> Work instruction: Leave out the pictures and output the data verbatim.

___ Source information ___

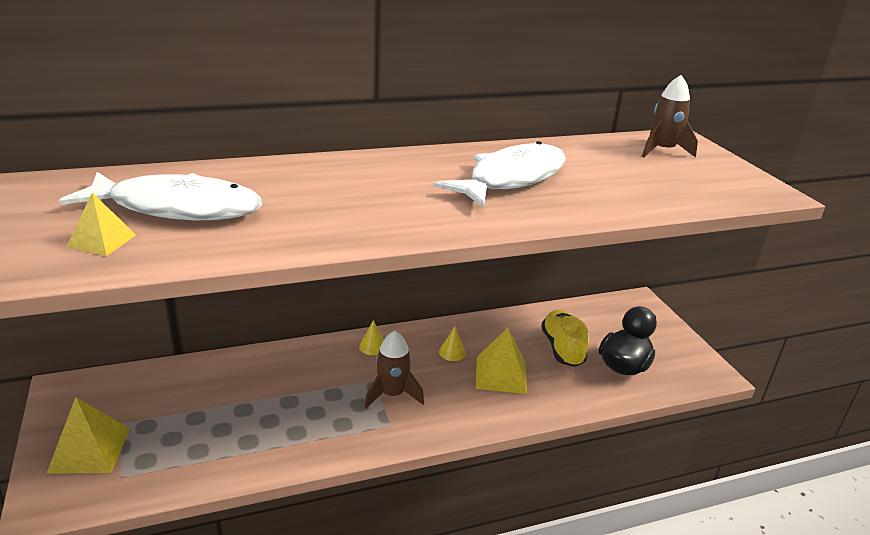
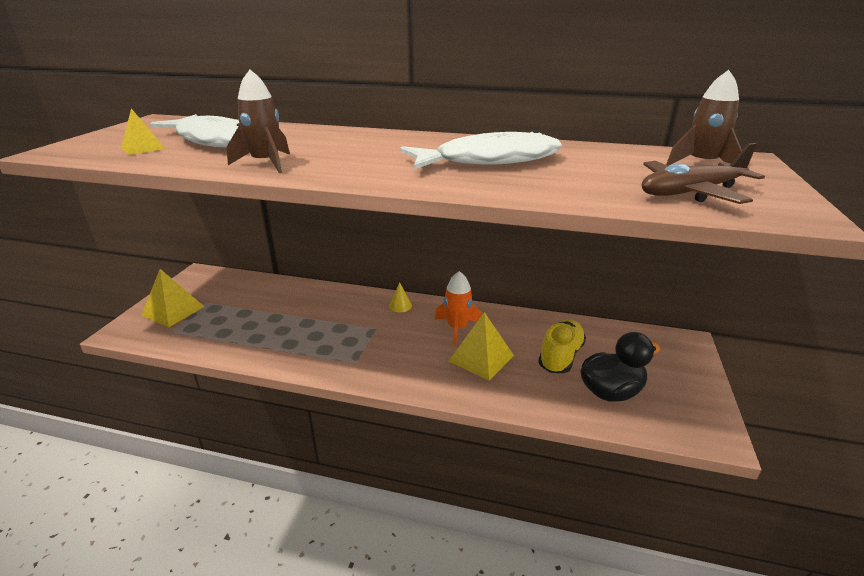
camera: 35 degrees right, 0 degrees up
(392, 394) = (379, 342): brown rocket -> brown rocket (266, 163)
(452, 352) = (457, 328): yellow cone -> orange rocket
(692, 185) = (690, 193): none -> brown plane

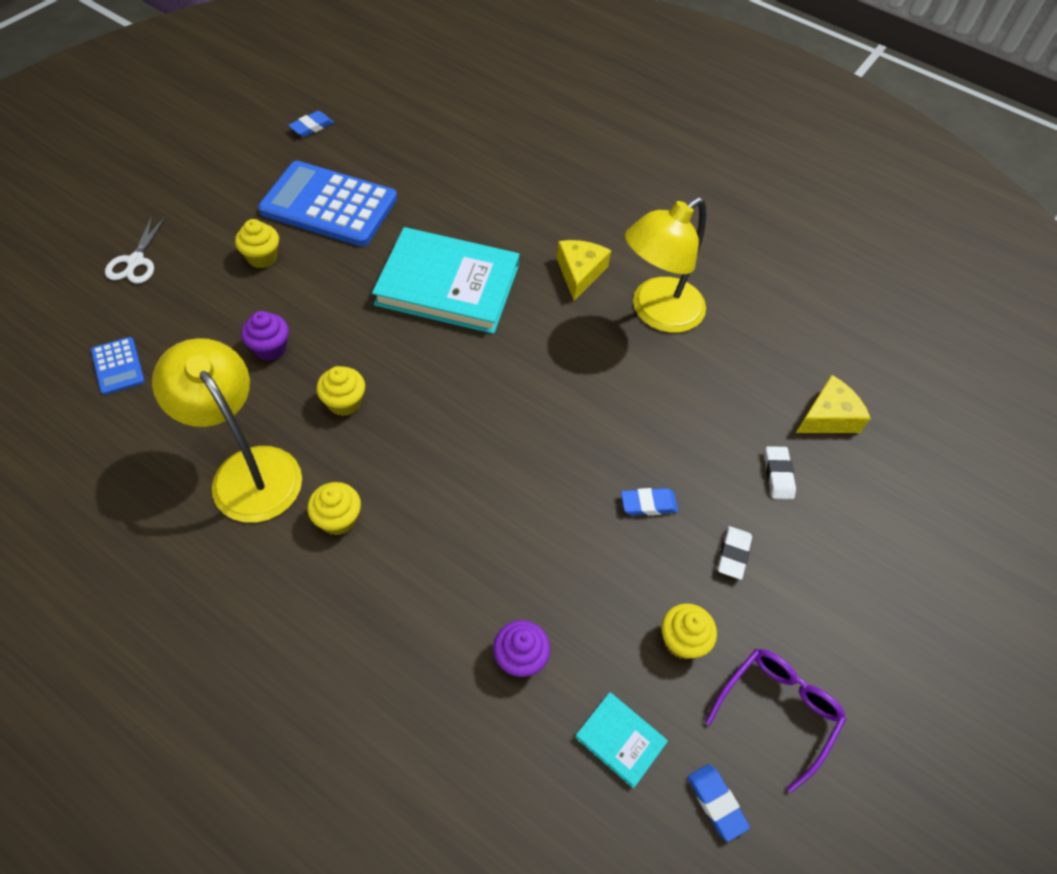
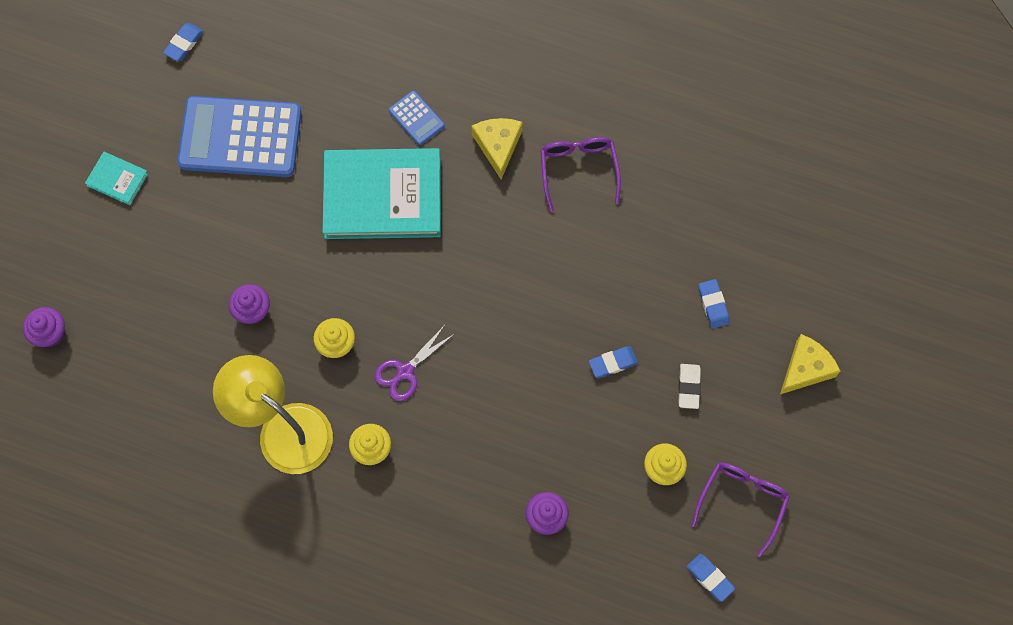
camera: 10 degrees left, 15 degrees up
(53, 314) = (50, 333): none -> purple cupcake
(118, 366) = (132, 367): blue calculator -> blue calculator (416, 118)
(135, 261) = (93, 256): white scissors -> none
(262, 257) = (204, 217): yellow cupcake -> none
(408, 449) = (405, 371): none -> purple scissors
(620, 740) = (634, 554): turquoise book -> turquoise book (117, 179)
(657, 313) = (578, 170): yellow lamp -> purple glasses
(778, 475) = (713, 305): white eraser -> blue eraser
(828, 417) = (747, 235): yellow cheese -> yellow cheese (805, 368)

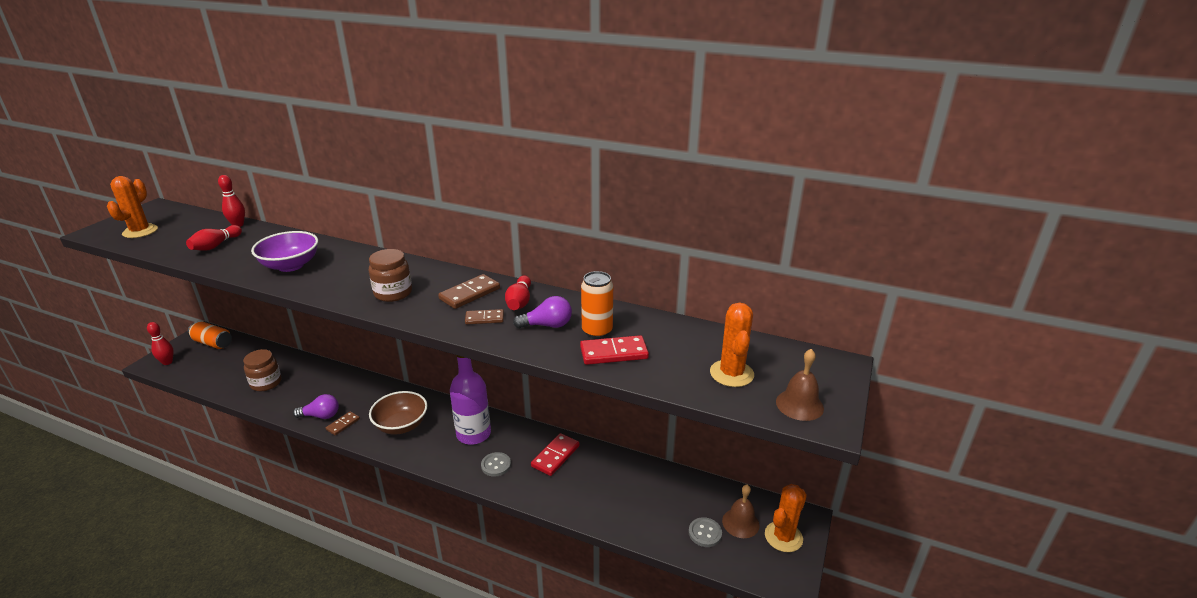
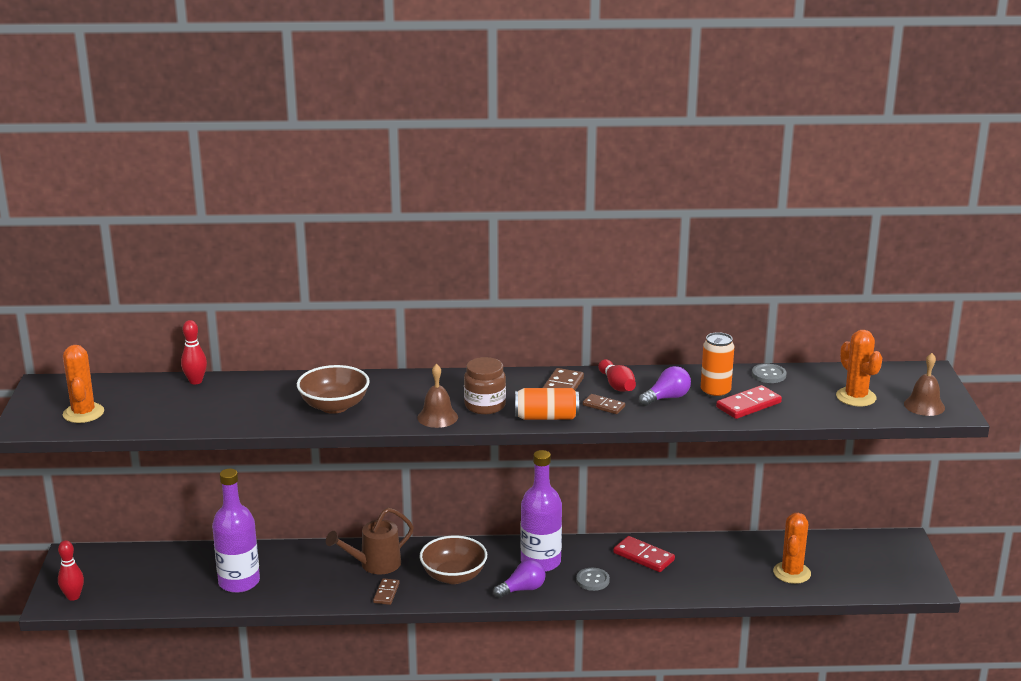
camera: 25 degrees left, 5 degrees down
(213, 343) = (105, 562): orange can -> orange can (546, 417)
(216, 246) = (210, 407): red bowling pin -> none
(266, 383) = (239, 582): brown jar -> purple bottle
(290, 265) = (334, 406): purple bowl -> brown bowl
(321, 416) = (350, 593): purple light bulb -> purple light bulb (522, 589)
(360, 397) = (374, 565): none -> brown watering can
(484, 318) = (603, 406): brown domino -> brown domino turned 60 degrees clockwise
(555, 456) = (643, 557): red domino -> red domino turned 60 degrees counterclockwise
(705, 533) = (832, 574): grey button -> grey button (768, 375)
(740, 523) = (856, 558): brown bell -> brown bell (437, 417)
(783, 537) = (898, 558): orange cactus -> orange cactus (792, 573)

___

> Result for this task:
camera: 35 degrees right, 0 degrees up
(392, 394) = (379, 342): brown rocket -> brown rocket (266, 163)
(452, 352) = (457, 328): yellow cone -> orange rocket
(692, 185) = (690, 193): none -> brown plane

camera: 10 degrees left, 15 degrees up
(53, 314) = (50, 333): none -> purple cupcake
(118, 366) = (132, 367): blue calculator -> blue calculator (416, 118)
(135, 261) = (93, 256): white scissors -> none
(262, 257) = (204, 217): yellow cupcake -> none
(408, 449) = (405, 371): none -> purple scissors
(620, 740) = (634, 554): turquoise book -> turquoise book (117, 179)
(657, 313) = (578, 170): yellow lamp -> purple glasses
(778, 475) = (713, 305): white eraser -> blue eraser
(828, 417) = (747, 235): yellow cheese -> yellow cheese (805, 368)

camera: 25 degrees left, 5 degrees down
(213, 343) = (105, 562): orange can -> orange can (546, 417)
(216, 246) = (210, 407): red bowling pin -> none
(266, 383) = (239, 582): brown jar -> purple bottle
(290, 265) = (334, 406): purple bowl -> brown bowl
(321, 416) = (350, 593): purple light bulb -> purple light bulb (522, 589)
(360, 397) = (374, 565): none -> brown watering can
(484, 318) = (603, 406): brown domino -> brown domino turned 60 degrees clockwise
(555, 456) = (643, 557): red domino -> red domino turned 60 degrees counterclockwise
(705, 533) = (832, 574): grey button -> grey button (768, 375)
(740, 523) = (856, 558): brown bell -> brown bell (437, 417)
(783, 537) = (898, 558): orange cactus -> orange cactus (792, 573)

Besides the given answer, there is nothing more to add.